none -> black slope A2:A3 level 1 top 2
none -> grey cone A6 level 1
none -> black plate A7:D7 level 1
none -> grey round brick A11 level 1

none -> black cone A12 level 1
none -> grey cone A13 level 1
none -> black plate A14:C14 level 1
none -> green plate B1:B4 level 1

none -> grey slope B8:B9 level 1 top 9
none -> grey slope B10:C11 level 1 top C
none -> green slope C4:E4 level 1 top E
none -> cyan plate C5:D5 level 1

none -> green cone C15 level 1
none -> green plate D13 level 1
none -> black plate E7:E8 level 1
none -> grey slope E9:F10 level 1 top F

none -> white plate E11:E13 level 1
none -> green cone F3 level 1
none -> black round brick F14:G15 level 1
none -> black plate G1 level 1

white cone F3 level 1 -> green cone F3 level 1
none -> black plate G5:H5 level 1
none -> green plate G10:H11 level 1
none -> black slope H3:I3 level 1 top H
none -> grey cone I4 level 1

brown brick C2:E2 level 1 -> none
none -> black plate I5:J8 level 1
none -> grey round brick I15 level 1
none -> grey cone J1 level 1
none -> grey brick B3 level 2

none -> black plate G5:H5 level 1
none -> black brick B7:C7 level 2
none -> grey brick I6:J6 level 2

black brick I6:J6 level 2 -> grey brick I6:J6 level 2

--

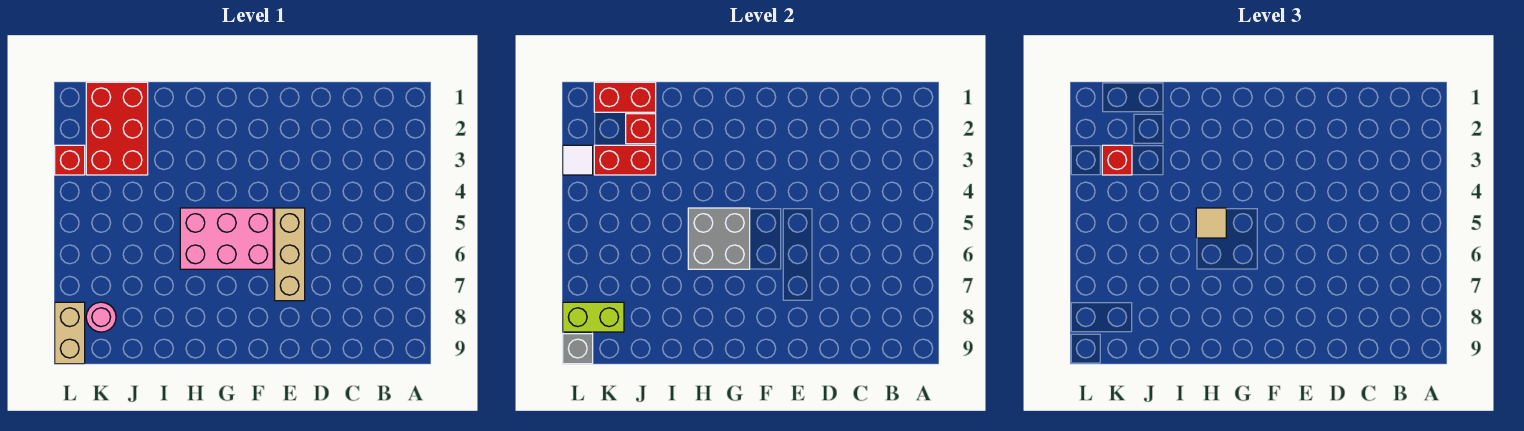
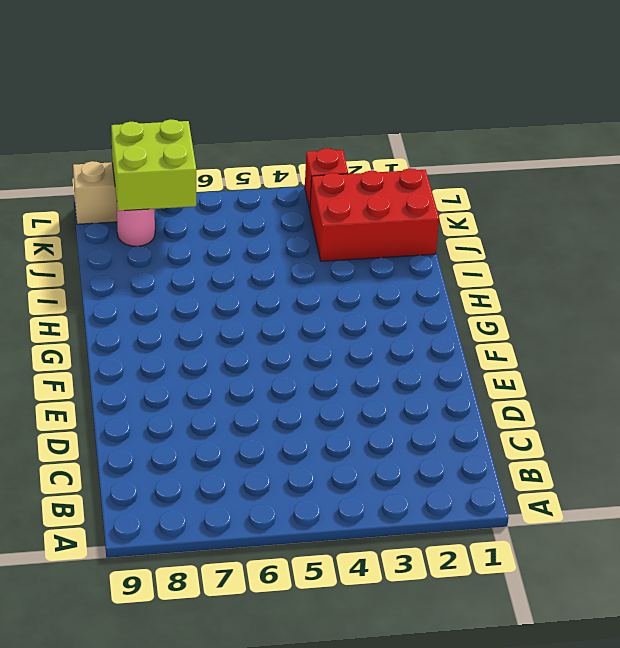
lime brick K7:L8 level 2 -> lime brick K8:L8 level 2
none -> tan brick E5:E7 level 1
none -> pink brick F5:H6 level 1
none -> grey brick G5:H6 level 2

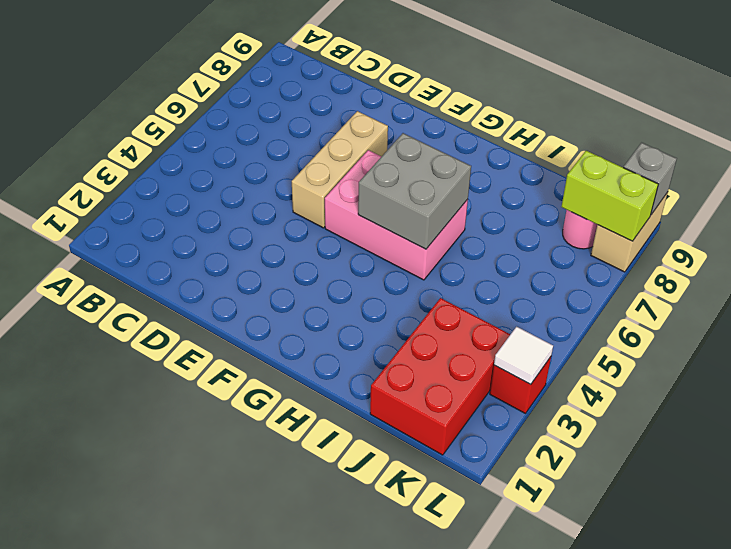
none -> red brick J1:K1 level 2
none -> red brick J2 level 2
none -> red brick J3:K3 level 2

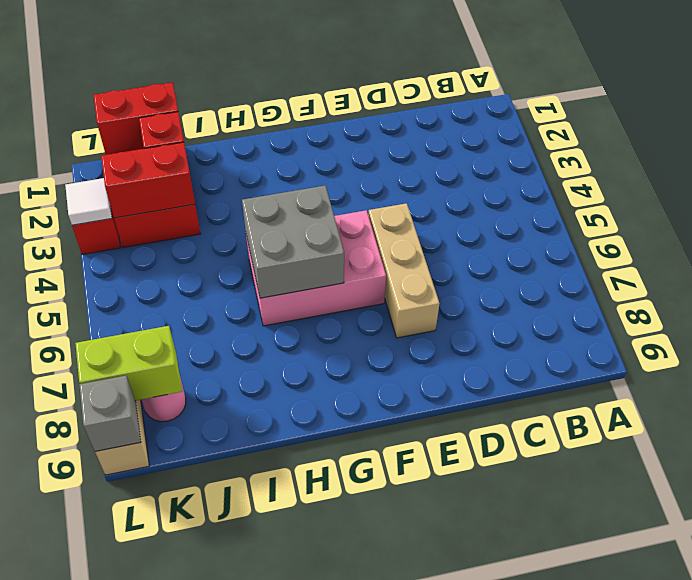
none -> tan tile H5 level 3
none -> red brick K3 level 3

==

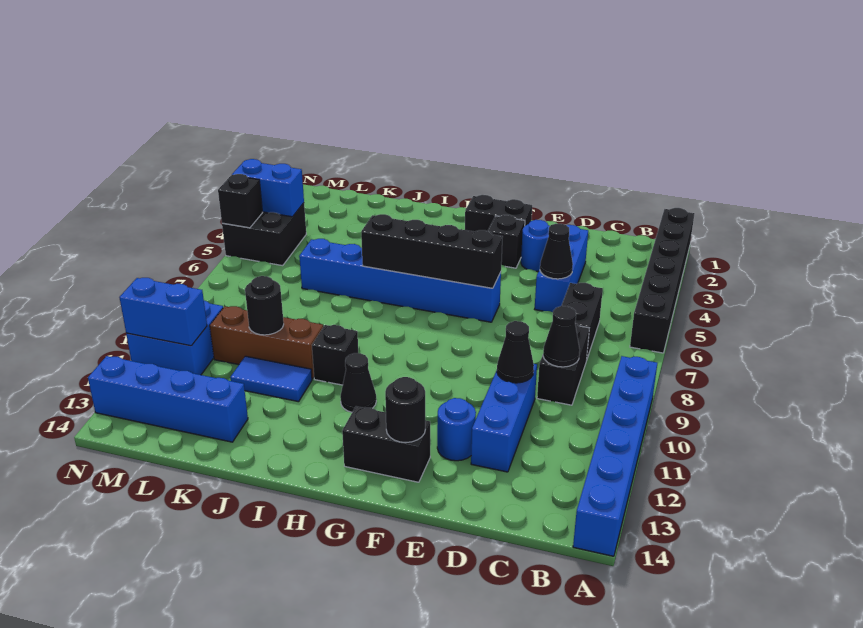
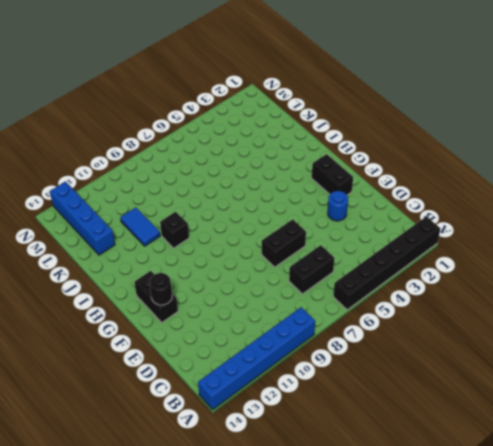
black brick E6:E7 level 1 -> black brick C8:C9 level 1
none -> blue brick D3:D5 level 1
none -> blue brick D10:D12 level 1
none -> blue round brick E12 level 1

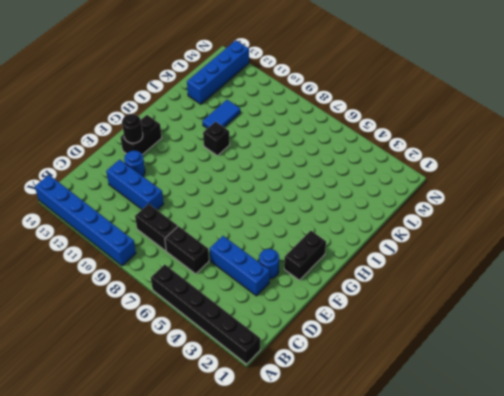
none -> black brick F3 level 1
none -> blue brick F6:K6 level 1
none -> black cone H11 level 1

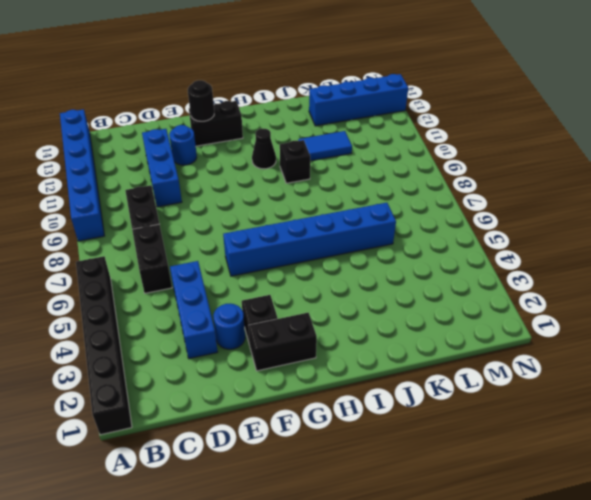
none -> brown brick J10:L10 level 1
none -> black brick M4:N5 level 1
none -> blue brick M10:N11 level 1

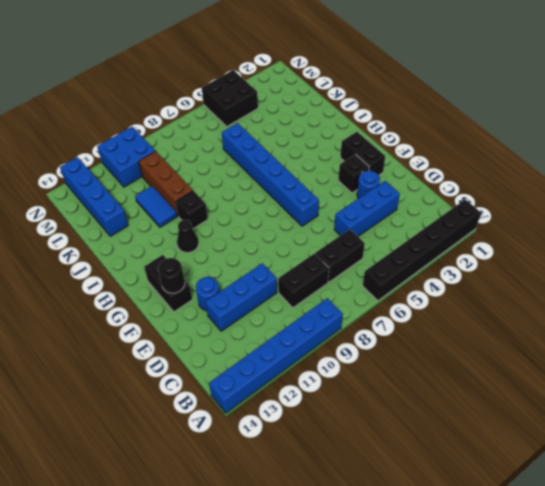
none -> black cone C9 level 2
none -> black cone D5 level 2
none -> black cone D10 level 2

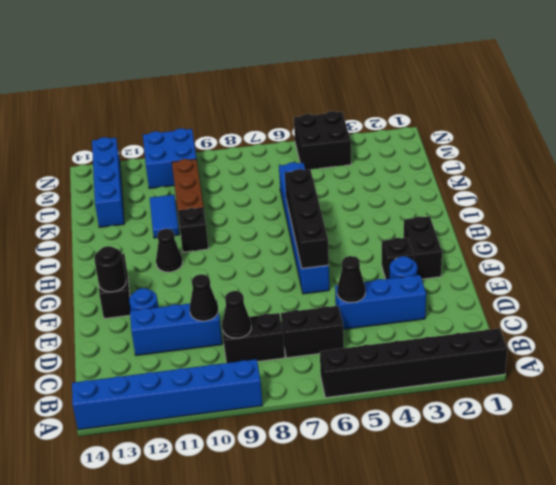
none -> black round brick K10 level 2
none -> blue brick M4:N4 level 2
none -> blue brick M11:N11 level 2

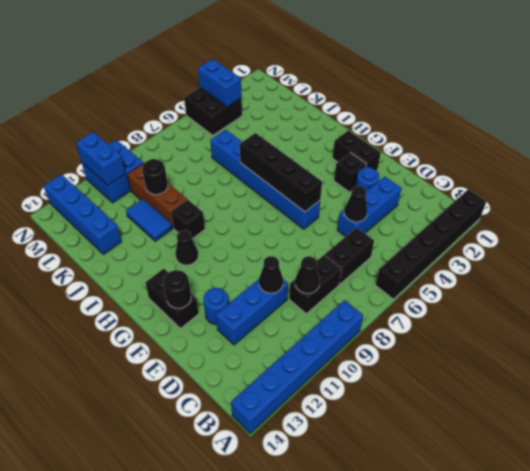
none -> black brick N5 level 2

WHAT YOU WILL DO |
Your answer should be every line above that contains the word "brown".

TASK OUTPUT |
brown brick C2:E2 level 1 -> none
none -> brown brick J10:L10 level 1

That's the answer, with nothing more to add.